▶ WORK INSTRUCTIONS
Repeat the lines from the line with "black light bulb: 4 -> 6" to the line with "grey carton: 7 -> 3" in the listing below, keeping both end lines and adding nothing.
*** Opening EXCERPTED RECORDS ***
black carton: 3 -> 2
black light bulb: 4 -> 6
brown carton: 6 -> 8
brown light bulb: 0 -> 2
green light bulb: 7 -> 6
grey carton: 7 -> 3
*** Closing EXCERPTED RECORDS ***
*** Opening EXCERPTED RECORDS ***
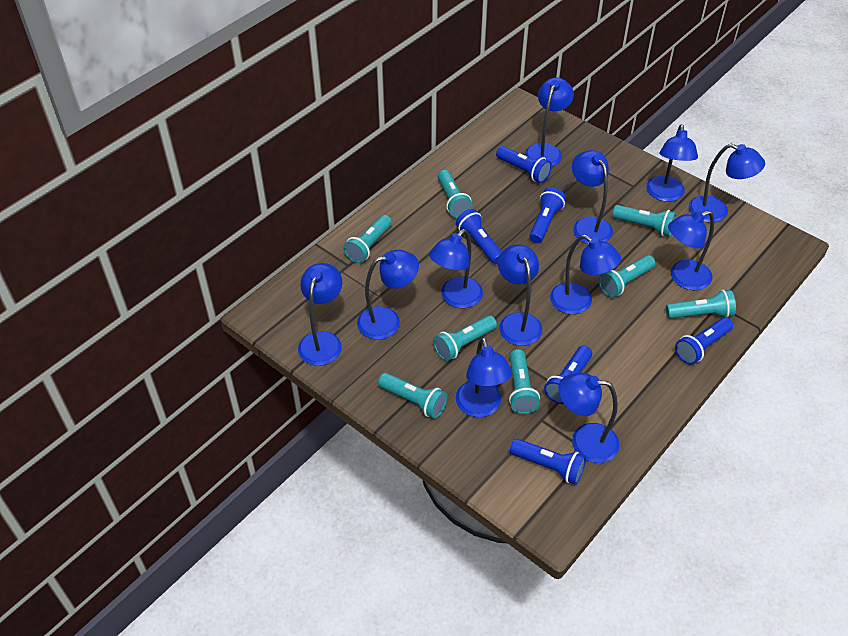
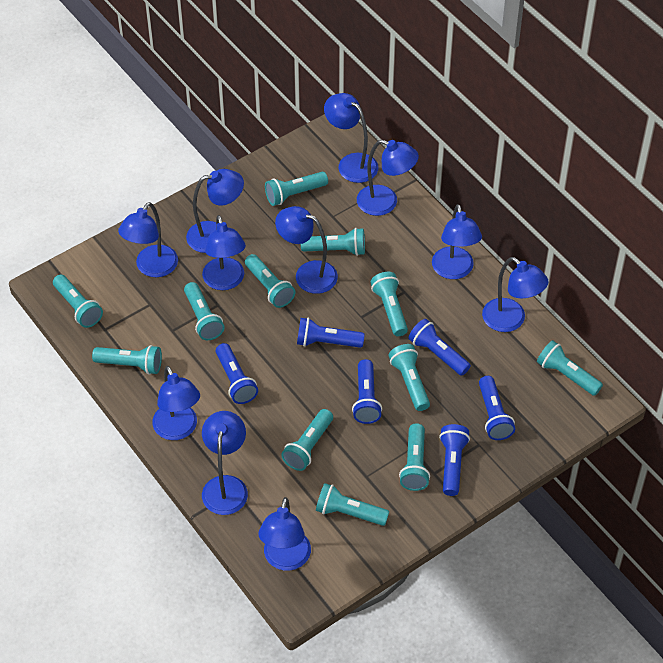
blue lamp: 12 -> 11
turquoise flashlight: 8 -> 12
*** Closing EXCERPTED RECORDS ***
*** Opening EXCERPTED RECORDS ***
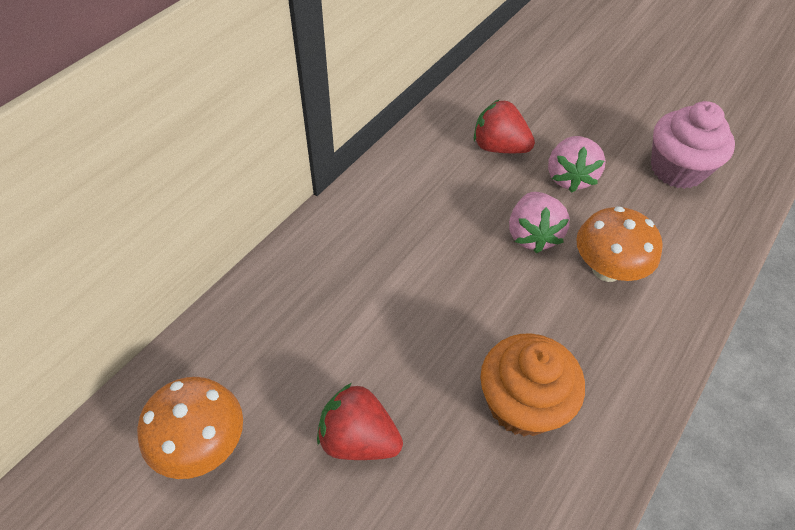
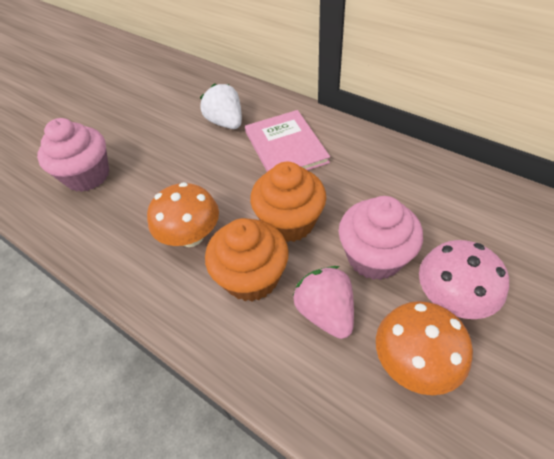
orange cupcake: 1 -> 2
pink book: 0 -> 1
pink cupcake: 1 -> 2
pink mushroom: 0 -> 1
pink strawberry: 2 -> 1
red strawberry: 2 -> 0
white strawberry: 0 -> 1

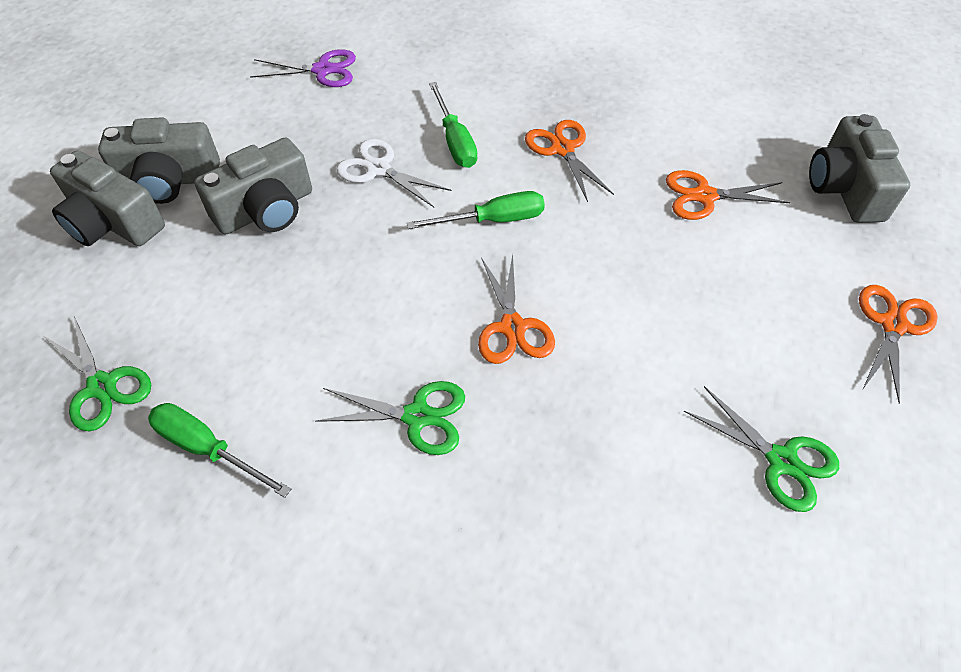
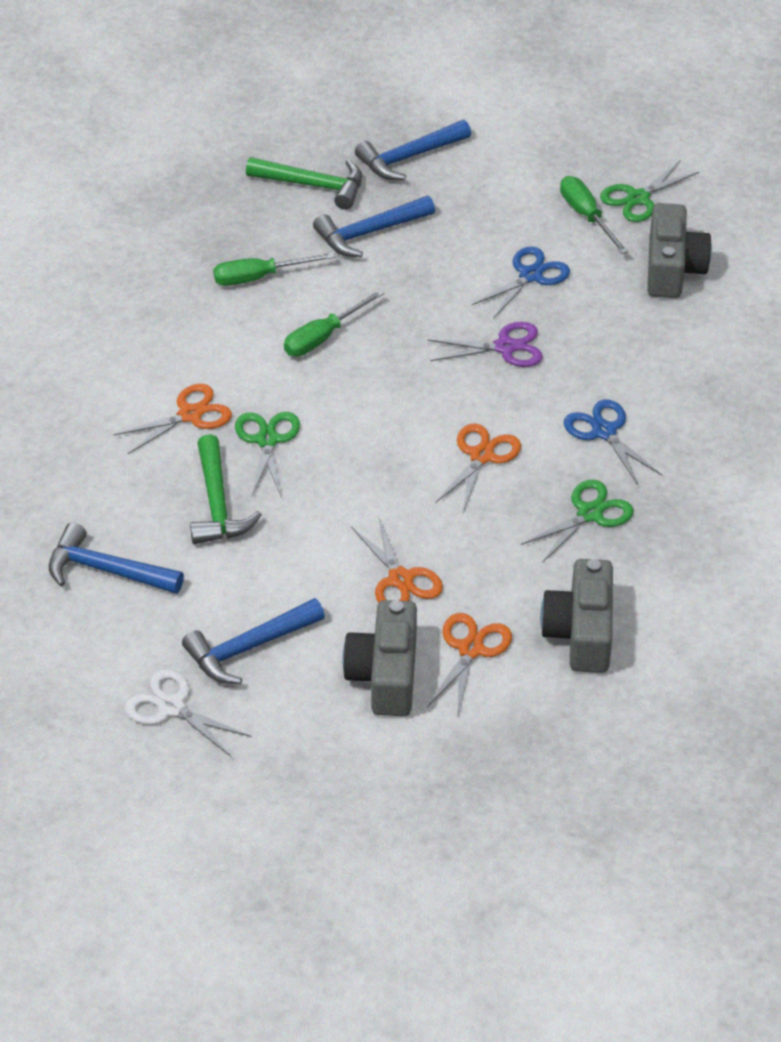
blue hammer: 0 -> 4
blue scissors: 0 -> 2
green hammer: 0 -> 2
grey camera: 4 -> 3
*** Closing EXCERPTED RECORDS ***
▶ TASK RESPONSE
black light bulb: 4 -> 6
brown carton: 6 -> 8
brown light bulb: 0 -> 2
green light bulb: 7 -> 6
grey carton: 7 -> 3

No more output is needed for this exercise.